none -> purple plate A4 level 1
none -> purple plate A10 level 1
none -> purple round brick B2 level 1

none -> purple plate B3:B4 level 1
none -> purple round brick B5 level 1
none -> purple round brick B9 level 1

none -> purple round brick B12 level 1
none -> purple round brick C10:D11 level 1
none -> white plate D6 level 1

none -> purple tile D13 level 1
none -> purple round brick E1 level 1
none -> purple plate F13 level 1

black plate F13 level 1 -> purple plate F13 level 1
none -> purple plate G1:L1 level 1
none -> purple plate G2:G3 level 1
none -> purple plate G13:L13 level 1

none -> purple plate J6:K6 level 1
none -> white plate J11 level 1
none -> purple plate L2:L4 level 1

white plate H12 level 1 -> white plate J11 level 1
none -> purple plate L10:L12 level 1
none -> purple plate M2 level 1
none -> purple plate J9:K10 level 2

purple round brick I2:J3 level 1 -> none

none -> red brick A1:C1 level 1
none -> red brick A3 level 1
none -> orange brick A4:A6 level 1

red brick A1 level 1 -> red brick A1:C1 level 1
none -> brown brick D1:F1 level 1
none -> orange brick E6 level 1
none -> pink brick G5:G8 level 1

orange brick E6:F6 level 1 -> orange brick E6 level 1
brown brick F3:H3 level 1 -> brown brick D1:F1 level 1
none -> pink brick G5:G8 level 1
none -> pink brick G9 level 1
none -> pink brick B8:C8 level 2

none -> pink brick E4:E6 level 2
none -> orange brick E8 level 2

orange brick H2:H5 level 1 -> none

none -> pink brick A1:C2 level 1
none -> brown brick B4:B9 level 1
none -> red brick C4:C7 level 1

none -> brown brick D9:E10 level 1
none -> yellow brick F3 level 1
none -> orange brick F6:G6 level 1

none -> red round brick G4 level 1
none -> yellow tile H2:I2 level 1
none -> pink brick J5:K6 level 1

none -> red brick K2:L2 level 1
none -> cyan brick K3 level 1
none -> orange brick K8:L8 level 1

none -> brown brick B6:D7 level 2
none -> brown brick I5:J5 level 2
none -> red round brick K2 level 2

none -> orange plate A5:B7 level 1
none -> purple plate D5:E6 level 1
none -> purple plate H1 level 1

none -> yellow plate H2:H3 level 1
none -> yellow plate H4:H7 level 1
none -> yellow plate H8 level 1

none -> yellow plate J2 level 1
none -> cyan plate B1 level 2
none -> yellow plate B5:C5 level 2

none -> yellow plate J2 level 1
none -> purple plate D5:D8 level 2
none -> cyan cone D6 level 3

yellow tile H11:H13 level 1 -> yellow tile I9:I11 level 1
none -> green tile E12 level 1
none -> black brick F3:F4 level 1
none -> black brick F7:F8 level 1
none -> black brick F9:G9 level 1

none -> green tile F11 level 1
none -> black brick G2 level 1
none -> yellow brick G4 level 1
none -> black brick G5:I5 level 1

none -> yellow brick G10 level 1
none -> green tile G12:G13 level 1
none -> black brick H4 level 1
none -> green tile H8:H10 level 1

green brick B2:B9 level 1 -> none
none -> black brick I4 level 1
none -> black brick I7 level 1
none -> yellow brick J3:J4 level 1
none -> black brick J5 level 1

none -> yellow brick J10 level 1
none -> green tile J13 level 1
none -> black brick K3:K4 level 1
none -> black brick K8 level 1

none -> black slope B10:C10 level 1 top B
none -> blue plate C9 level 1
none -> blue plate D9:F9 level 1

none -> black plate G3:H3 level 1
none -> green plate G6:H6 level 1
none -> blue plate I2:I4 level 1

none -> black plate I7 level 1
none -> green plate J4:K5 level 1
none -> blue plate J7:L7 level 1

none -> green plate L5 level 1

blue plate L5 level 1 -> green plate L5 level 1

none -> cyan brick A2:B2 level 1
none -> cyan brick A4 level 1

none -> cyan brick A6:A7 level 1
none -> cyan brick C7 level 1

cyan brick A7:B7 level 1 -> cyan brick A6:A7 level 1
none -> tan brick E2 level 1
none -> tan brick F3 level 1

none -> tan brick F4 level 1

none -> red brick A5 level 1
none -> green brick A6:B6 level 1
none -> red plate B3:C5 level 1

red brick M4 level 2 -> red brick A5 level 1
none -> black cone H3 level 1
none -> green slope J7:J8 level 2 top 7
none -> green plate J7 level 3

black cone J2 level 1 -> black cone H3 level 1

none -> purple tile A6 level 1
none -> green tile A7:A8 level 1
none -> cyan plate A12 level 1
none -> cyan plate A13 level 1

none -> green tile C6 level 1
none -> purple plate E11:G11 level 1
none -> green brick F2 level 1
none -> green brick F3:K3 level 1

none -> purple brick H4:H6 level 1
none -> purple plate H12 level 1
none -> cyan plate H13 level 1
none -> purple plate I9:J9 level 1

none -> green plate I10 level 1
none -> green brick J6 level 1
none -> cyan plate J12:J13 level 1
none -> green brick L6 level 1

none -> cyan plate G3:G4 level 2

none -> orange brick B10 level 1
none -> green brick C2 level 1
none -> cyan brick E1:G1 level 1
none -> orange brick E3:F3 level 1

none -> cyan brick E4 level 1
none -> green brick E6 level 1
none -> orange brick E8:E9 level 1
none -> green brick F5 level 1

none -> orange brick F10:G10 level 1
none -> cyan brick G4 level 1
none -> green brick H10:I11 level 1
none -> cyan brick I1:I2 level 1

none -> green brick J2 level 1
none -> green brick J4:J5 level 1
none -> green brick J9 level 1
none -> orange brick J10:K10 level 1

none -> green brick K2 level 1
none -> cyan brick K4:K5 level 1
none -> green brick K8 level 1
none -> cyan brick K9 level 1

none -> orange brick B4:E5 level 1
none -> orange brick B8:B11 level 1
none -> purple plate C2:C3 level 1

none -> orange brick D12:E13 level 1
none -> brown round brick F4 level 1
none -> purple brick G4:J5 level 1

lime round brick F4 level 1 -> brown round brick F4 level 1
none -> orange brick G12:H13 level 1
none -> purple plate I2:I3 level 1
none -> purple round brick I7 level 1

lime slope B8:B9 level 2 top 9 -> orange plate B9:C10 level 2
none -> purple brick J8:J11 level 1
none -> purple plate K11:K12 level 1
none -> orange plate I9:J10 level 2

____________________

* Task directions
Copy out the entire listing above exactly.

* Result below
none -> purple plate A4 level 1
none -> purple plate A10 level 1
none -> purple round brick B2 level 1

none -> purple plate B3:B4 level 1
none -> purple round brick B5 level 1
none -> purple round brick B9 level 1

none -> purple round brick B12 level 1
none -> purple round brick C10:D11 level 1
none -> white plate D6 level 1

none -> purple tile D13 level 1
none -> purple round brick E1 level 1
none -> purple plate F13 level 1

black plate F13 level 1 -> purple plate F13 level 1
none -> purple plate G1:L1 level 1
none -> purple plate G2:G3 level 1
none -> purple plate G13:L13 level 1

none -> purple plate J6:K6 level 1
none -> white plate J11 level 1
none -> purple plate L2:L4 level 1

white plate H12 level 1 -> white plate J11 level 1
none -> purple plate L10:L12 level 1
none -> purple plate M2 level 1
none -> purple plate J9:K10 level 2

purple round brick I2:J3 level 1 -> none

none -> red brick A1:C1 level 1
none -> red brick A3 level 1
none -> orange brick A4:A6 level 1

red brick A1 level 1 -> red brick A1:C1 level 1
none -> brown brick D1:F1 level 1
none -> orange brick E6 level 1
none -> pink brick G5:G8 level 1

orange brick E6:F6 level 1 -> orange brick E6 level 1
brown brick F3:H3 level 1 -> brown brick D1:F1 level 1
none -> pink brick G5:G8 level 1
none -> pink brick G9 level 1
none -> pink brick B8:C8 level 2

none -> pink brick E4:E6 level 2
none -> orange brick E8 level 2

orange brick H2:H5 level 1 -> none

none -> pink brick A1:C2 level 1
none -> brown brick B4:B9 level 1
none -> red brick C4:C7 level 1

none -> brown brick D9:E10 level 1
none -> yellow brick F3 level 1
none -> orange brick F6:G6 level 1

none -> red round brick G4 level 1
none -> yellow tile H2:I2 level 1
none -> pink brick J5:K6 level 1

none -> red brick K2:L2 level 1
none -> cyan brick K3 level 1
none -> orange brick K8:L8 level 1

none -> brown brick B6:D7 level 2
none -> brown brick I5:J5 level 2
none -> red round brick K2 level 2

none -> orange plate A5:B7 level 1
none -> purple plate D5:E6 level 1
none -> purple plate H1 level 1

none -> yellow plate H2:H3 level 1
none -> yellow plate H4:H7 level 1
none -> yellow plate H8 level 1

none -> yellow plate J2 level 1
none -> cyan plate B1 level 2
none -> yellow plate B5:C5 level 2

none -> yellow plate J2 level 1
none -> purple plate D5:D8 level 2
none -> cyan cone D6 level 3

yellow tile H11:H13 level 1 -> yellow tile I9:I11 level 1
none -> green tile E12 level 1
none -> black brick F3:F4 level 1
none -> black brick F7:F8 level 1
none -> black brick F9:G9 level 1

none -> green tile F11 level 1
none -> black brick G2 level 1
none -> yellow brick G4 level 1
none -> black brick G5:I5 level 1

none -> yellow brick G10 level 1
none -> green tile G12:G13 level 1
none -> black brick H4 level 1
none -> green tile H8:H10 level 1

green brick B2:B9 level 1 -> none
none -> black brick I4 level 1
none -> black brick I7 level 1
none -> yellow brick J3:J4 level 1
none -> black brick J5 level 1

none -> yellow brick J10 level 1
none -> green tile J13 level 1
none -> black brick K3:K4 level 1
none -> black brick K8 level 1

none -> black slope B10:C10 level 1 top B
none -> blue plate C9 level 1
none -> blue plate D9:F9 level 1

none -> black plate G3:H3 level 1
none -> green plate G6:H6 level 1
none -> blue plate I2:I4 level 1

none -> black plate I7 level 1
none -> green plate J4:K5 level 1
none -> blue plate J7:L7 level 1

none -> green plate L5 level 1

blue plate L5 level 1 -> green plate L5 level 1

none -> cyan brick A2:B2 level 1
none -> cyan brick A4 level 1

none -> cyan brick A6:A7 level 1
none -> cyan brick C7 level 1

cyan brick A7:B7 level 1 -> cyan brick A6:A7 level 1
none -> tan brick E2 level 1
none -> tan brick F3 level 1

none -> tan brick F4 level 1

none -> red brick A5 level 1
none -> green brick A6:B6 level 1
none -> red plate B3:C5 level 1

red brick M4 level 2 -> red brick A5 level 1
none -> black cone H3 level 1
none -> green slope J7:J8 level 2 top 7
none -> green plate J7 level 3

black cone J2 level 1 -> black cone H3 level 1

none -> purple tile A6 level 1
none -> green tile A7:A8 level 1
none -> cyan plate A12 level 1
none -> cyan plate A13 level 1

none -> green tile C6 level 1
none -> purple plate E11:G11 level 1
none -> green brick F2 level 1
none -> green brick F3:K3 level 1

none -> purple brick H4:H6 level 1
none -> purple plate H12 level 1
none -> cyan plate H13 level 1
none -> purple plate I9:J9 level 1

none -> green plate I10 level 1
none -> green brick J6 level 1
none -> cyan plate J12:J13 level 1
none -> green brick L6 level 1

none -> cyan plate G3:G4 level 2

none -> orange brick B10 level 1
none -> green brick C2 level 1
none -> cyan brick E1:G1 level 1
none -> orange brick E3:F3 level 1

none -> cyan brick E4 level 1
none -> green brick E6 level 1
none -> orange brick E8:E9 level 1
none -> green brick F5 level 1

none -> orange brick F10:G10 level 1
none -> cyan brick G4 level 1
none -> green brick H10:I11 level 1
none -> cyan brick I1:I2 level 1

none -> green brick J2 level 1
none -> green brick J4:J5 level 1
none -> green brick J9 level 1
none -> orange brick J10:K10 level 1

none -> green brick K2 level 1
none -> cyan brick K4:K5 level 1
none -> green brick K8 level 1
none -> cyan brick K9 level 1

none -> orange brick B4:E5 level 1
none -> orange brick B8:B11 level 1
none -> purple plate C2:C3 level 1

none -> orange brick D12:E13 level 1
none -> brown round brick F4 level 1
none -> purple brick G4:J5 level 1

lime round brick F4 level 1 -> brown round brick F4 level 1
none -> orange brick G12:H13 level 1
none -> purple plate I2:I3 level 1
none -> purple round brick I7 level 1

lime slope B8:B9 level 2 top 9 -> orange plate B9:C10 level 2
none -> purple brick J8:J11 level 1
none -> purple plate K11:K12 level 1
none -> orange plate I9:J10 level 2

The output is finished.